*** Opening Excerpted records ***

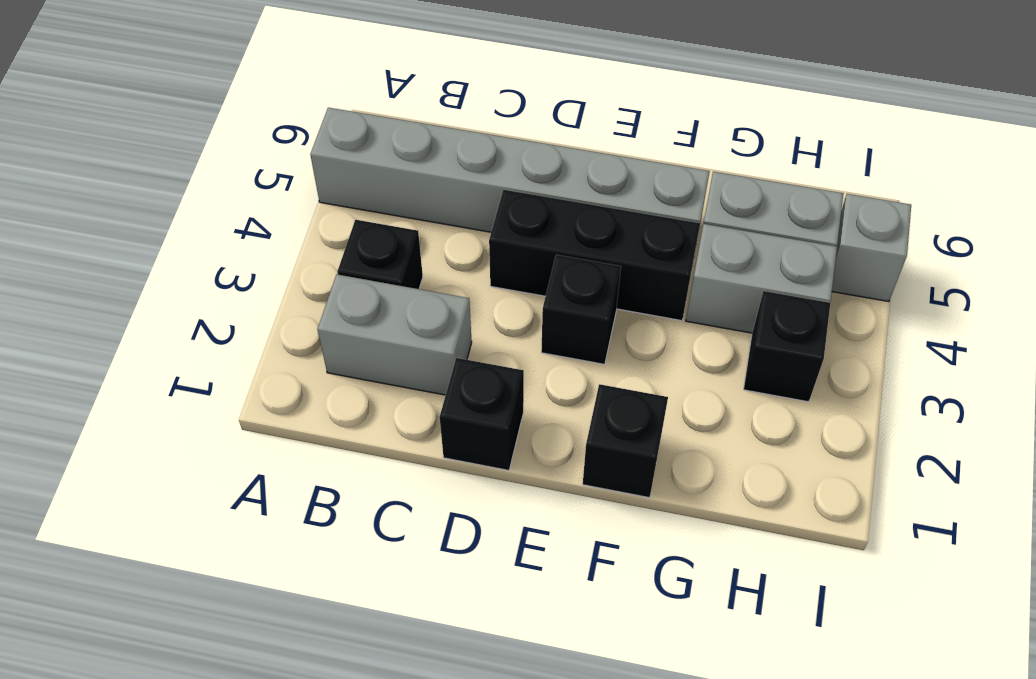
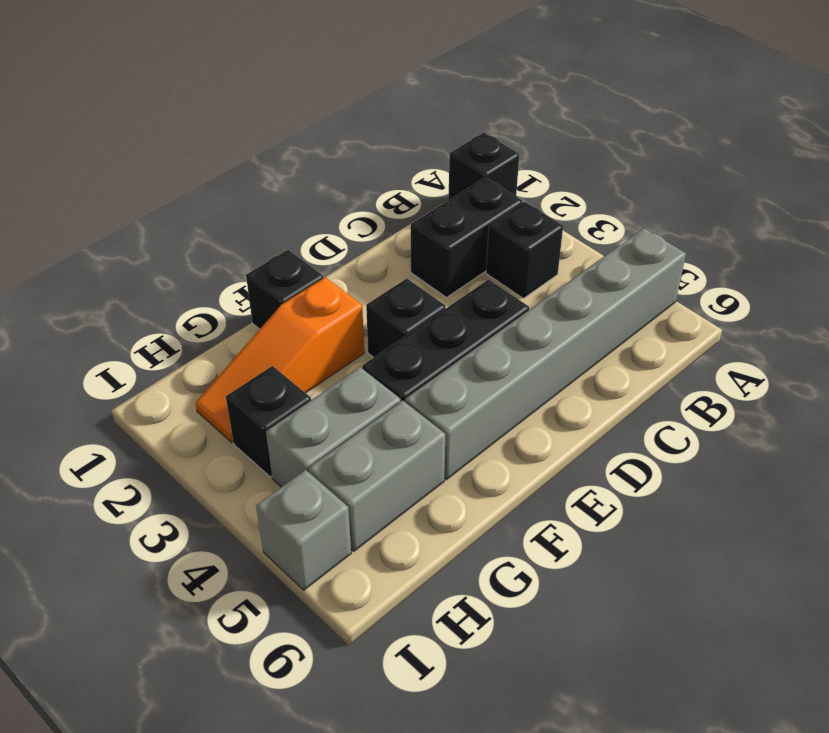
grey brick B2:C2 level 1 -> black brick B2:C2 level 1
black brick D1 level 1 -> black brick A1 level 1
none -> orange slope F2:H2 level 1 top F

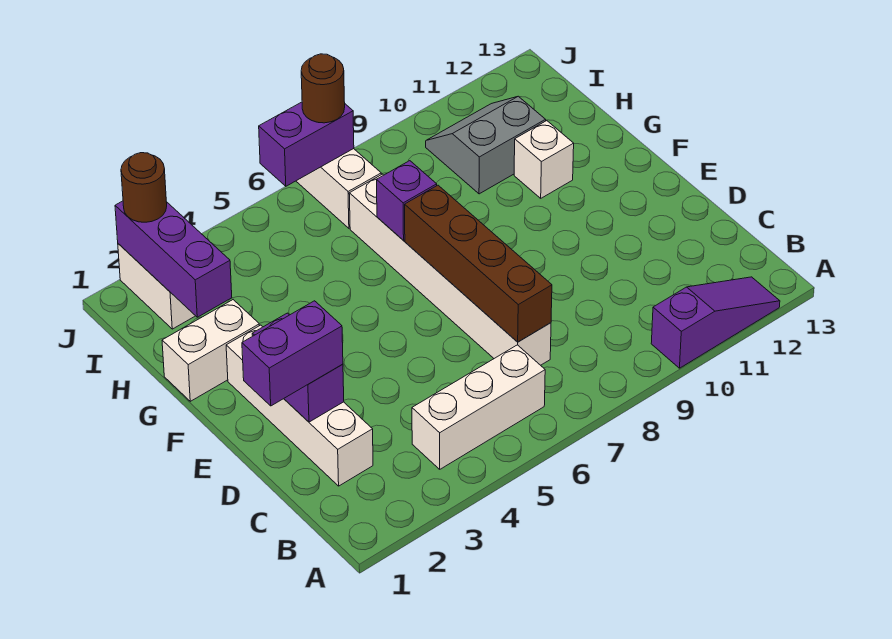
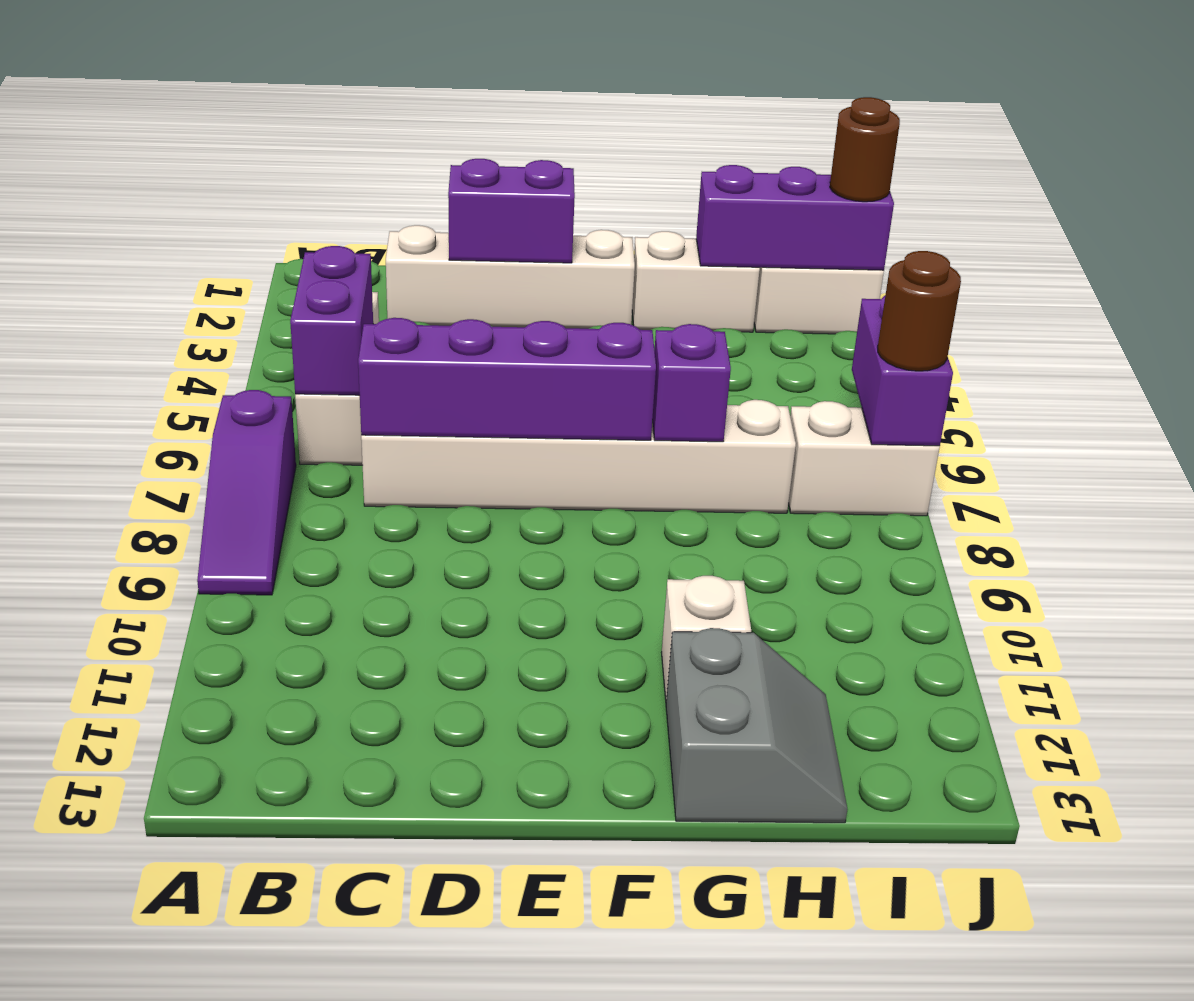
purple slope A10:A12 level 1 top 10 -> purple slope A7:A9 level 1 top 7
brown brick C7:F7 level 2 -> purple brick C7:F7 level 2
purple brick D1:D2 level 3 -> purple brick B5:B6 level 2
white brick G1:G2 level 1 -> white brick G2:H2 level 1
grey slope H10:I11 level 1 top H -> grey slope G12:H13 level 1 top G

*** Closing Excerpted records ***

Problem → Every line with "brick" in it should be copied from the entries above.

Solution for this task →
grey brick B2:C2 level 1 -> black brick B2:C2 level 1
black brick D1 level 1 -> black brick A1 level 1
brown brick C7:F7 level 2 -> purple brick C7:F7 level 2
purple brick D1:D2 level 3 -> purple brick B5:B6 level 2
white brick G1:G2 level 1 -> white brick G2:H2 level 1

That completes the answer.